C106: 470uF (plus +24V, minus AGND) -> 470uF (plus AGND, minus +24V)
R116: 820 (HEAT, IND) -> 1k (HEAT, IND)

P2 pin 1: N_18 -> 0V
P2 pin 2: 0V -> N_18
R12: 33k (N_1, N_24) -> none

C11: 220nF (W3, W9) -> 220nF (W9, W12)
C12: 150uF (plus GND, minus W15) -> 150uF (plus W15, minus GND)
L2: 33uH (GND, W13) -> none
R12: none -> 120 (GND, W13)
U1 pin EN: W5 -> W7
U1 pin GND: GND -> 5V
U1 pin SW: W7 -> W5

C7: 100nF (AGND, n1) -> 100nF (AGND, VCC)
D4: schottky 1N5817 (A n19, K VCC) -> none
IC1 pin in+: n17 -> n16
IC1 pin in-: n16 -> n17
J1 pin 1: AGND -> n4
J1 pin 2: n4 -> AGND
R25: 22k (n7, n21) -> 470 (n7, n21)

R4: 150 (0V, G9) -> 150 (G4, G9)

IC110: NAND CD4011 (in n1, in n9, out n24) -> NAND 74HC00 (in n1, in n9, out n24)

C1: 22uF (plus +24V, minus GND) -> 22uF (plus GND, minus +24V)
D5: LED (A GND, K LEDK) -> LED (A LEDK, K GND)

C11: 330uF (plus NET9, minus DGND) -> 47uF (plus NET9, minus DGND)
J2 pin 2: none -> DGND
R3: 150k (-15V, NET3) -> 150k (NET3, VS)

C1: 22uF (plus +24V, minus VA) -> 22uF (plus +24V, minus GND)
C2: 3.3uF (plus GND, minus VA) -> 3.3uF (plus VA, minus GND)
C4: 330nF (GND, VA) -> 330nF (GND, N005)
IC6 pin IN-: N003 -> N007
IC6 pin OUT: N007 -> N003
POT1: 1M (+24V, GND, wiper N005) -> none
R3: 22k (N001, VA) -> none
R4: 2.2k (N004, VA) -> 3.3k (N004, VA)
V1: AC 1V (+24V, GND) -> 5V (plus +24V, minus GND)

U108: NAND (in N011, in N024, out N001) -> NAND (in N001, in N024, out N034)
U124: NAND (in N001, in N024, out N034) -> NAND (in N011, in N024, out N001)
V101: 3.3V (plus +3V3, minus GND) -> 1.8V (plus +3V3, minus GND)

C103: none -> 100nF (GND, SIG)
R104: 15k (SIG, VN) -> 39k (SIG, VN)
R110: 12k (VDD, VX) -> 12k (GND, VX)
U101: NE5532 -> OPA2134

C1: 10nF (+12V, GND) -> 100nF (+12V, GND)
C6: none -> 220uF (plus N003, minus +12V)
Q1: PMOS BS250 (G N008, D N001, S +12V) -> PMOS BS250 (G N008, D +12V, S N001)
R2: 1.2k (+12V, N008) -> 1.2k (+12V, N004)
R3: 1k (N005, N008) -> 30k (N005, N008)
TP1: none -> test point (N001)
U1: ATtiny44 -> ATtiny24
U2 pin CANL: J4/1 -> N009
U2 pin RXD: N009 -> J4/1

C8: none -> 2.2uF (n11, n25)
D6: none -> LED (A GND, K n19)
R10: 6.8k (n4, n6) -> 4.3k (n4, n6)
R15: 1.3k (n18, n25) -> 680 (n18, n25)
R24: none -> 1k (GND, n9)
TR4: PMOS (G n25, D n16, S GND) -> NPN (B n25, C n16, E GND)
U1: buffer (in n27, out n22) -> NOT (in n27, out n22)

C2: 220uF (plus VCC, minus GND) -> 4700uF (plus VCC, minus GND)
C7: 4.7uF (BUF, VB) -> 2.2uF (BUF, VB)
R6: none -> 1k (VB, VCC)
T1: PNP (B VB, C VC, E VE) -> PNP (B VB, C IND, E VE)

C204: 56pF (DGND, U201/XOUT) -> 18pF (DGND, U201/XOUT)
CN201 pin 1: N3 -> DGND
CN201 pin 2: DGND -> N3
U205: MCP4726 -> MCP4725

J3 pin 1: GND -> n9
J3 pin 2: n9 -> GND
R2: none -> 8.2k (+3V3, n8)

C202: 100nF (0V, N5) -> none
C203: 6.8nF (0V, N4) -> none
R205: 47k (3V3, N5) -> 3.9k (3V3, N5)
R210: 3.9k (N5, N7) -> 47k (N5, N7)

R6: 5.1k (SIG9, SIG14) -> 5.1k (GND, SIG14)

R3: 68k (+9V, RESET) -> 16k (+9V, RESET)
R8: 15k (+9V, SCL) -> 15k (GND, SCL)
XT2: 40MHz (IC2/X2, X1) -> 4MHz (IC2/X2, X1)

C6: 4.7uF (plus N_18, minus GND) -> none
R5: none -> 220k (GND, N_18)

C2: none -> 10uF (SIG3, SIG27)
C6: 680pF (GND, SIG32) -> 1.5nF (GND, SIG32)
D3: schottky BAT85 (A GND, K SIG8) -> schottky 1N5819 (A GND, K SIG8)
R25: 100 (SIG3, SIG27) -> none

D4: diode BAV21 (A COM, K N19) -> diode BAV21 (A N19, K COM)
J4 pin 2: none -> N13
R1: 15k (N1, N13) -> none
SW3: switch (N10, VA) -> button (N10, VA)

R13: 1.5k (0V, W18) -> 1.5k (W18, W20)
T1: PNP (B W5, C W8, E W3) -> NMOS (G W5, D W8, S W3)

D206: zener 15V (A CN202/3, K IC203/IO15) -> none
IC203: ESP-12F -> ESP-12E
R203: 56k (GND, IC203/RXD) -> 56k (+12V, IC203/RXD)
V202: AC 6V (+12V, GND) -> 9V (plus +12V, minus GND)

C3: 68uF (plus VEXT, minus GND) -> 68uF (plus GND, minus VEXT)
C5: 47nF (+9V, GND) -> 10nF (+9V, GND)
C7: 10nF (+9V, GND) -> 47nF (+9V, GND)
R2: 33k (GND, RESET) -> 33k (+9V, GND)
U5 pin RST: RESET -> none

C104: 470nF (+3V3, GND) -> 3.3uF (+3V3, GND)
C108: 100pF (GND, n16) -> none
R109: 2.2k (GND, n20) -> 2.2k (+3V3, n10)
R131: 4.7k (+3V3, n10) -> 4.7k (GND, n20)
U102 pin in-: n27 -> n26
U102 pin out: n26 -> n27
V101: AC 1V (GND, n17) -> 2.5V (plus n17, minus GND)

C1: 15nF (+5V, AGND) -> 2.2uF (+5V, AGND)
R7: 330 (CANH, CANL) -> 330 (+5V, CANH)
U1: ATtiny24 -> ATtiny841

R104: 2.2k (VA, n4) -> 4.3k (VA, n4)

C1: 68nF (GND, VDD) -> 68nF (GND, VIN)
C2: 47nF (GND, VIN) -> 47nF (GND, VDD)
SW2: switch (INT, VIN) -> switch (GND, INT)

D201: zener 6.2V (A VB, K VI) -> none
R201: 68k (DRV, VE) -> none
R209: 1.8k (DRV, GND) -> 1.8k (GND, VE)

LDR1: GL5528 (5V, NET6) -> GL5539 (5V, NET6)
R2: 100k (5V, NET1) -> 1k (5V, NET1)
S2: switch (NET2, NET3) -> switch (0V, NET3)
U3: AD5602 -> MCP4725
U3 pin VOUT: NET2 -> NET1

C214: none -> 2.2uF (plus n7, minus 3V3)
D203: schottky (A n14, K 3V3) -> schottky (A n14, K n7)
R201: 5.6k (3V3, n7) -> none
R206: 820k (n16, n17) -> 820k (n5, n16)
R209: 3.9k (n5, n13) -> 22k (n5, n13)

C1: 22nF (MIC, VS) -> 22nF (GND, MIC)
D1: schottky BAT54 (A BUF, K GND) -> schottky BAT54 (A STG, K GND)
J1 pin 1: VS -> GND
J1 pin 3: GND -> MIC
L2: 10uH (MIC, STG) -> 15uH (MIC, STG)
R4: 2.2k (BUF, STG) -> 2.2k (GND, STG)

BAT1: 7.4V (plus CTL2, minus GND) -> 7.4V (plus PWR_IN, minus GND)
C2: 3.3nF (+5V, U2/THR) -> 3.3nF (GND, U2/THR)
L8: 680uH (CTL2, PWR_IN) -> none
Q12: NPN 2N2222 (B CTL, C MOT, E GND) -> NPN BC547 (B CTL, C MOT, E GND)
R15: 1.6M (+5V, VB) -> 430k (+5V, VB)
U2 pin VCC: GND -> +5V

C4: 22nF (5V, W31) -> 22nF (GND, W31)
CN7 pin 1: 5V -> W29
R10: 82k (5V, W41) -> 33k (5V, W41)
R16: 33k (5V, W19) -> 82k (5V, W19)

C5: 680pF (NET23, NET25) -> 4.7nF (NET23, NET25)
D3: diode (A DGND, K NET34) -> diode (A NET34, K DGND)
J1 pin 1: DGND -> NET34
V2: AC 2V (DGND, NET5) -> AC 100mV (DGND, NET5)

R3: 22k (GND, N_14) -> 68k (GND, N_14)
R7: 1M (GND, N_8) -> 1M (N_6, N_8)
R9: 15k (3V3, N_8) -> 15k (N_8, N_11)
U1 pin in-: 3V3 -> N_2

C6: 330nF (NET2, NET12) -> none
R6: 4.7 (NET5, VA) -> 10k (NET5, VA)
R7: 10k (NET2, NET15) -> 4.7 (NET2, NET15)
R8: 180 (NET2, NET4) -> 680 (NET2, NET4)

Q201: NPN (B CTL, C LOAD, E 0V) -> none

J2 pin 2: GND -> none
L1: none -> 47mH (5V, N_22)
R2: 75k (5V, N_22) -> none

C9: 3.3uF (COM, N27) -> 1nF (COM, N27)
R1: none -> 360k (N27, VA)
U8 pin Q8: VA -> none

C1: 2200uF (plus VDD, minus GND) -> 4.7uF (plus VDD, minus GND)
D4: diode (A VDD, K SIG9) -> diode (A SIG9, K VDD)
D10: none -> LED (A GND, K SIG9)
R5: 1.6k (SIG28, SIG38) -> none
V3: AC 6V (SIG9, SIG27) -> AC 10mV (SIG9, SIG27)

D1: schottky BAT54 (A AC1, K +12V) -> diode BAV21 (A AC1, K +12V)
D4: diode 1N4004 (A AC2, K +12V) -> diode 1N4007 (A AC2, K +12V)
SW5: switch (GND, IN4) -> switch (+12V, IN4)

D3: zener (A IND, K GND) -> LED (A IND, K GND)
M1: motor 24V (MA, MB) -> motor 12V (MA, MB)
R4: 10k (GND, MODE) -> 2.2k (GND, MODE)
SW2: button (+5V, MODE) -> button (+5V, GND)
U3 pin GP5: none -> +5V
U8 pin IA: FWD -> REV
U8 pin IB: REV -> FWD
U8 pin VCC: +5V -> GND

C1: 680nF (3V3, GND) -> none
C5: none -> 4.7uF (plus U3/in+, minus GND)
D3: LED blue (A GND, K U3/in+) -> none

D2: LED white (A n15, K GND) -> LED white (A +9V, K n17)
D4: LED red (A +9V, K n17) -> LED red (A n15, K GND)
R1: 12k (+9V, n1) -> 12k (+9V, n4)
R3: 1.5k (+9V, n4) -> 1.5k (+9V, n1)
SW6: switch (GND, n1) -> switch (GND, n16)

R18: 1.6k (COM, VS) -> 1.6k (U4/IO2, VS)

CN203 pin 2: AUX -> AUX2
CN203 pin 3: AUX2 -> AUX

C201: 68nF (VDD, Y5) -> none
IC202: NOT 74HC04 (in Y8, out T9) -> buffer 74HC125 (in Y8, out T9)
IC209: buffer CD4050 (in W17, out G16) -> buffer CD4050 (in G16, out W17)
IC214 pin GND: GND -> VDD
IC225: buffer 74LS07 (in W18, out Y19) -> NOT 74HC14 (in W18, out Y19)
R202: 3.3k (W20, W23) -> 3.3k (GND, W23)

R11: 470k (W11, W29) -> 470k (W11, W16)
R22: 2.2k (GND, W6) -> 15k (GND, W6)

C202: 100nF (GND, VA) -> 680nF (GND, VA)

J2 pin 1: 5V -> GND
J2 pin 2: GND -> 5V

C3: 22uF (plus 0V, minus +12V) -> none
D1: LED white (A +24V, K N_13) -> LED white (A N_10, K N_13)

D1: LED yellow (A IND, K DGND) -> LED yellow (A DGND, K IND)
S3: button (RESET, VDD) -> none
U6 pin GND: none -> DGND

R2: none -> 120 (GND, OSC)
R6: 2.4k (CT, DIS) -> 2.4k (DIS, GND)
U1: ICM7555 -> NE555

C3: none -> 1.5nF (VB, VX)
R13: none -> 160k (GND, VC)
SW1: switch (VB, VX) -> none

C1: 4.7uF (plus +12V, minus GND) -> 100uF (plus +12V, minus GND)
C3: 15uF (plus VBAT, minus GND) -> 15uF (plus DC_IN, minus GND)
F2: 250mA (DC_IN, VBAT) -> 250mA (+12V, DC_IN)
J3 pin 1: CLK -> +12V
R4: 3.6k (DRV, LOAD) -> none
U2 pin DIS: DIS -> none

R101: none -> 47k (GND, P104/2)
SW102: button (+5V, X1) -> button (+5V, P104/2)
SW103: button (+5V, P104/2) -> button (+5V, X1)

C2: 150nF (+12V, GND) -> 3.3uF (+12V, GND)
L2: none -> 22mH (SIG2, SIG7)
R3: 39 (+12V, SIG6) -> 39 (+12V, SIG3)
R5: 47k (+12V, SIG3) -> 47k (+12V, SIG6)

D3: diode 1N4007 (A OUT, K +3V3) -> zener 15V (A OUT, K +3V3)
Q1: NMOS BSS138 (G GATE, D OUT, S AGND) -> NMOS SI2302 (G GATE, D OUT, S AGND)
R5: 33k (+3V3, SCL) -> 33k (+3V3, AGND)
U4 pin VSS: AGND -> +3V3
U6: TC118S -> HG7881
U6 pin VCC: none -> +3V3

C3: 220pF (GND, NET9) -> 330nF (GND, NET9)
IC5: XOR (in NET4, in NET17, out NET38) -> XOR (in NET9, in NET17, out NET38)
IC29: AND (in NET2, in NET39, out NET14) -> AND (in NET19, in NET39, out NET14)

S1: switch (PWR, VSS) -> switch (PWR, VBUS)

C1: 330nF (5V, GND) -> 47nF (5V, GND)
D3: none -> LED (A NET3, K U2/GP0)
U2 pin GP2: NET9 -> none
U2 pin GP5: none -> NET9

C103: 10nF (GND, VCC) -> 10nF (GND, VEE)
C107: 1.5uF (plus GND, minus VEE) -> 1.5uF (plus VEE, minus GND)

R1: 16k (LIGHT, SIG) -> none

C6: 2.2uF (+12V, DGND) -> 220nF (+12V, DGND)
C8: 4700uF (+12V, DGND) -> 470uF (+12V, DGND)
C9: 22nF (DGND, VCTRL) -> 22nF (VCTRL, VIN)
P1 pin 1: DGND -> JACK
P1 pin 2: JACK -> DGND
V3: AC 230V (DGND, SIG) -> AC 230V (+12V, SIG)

What you should do →
Give back the records above exactly, limited to the lines between the one holding "Q12: NPN 2N2222" and the one holding "R9: 15k (3V3, N_8) -> 15k (N_8, N_11)", inclusive.

Answer for the task →
Q12: NPN 2N2222 (B CTL, C MOT, E GND) -> NPN BC547 (B CTL, C MOT, E GND)
R15: 1.6M (+5V, VB) -> 430k (+5V, VB)
U2 pin VCC: GND -> +5V

C4: 22nF (5V, W31) -> 22nF (GND, W31)
CN7 pin 1: 5V -> W29
R10: 82k (5V, W41) -> 33k (5V, W41)
R16: 33k (5V, W19) -> 82k (5V, W19)

C5: 680pF (NET23, NET25) -> 4.7nF (NET23, NET25)
D3: diode (A DGND, K NET34) -> diode (A NET34, K DGND)
J1 pin 1: DGND -> NET34
V2: AC 2V (DGND, NET5) -> AC 100mV (DGND, NET5)

R3: 22k (GND, N_14) -> 68k (GND, N_14)
R7: 1M (GND, N_8) -> 1M (N_6, N_8)
R9: 15k (3V3, N_8) -> 15k (N_8, N_11)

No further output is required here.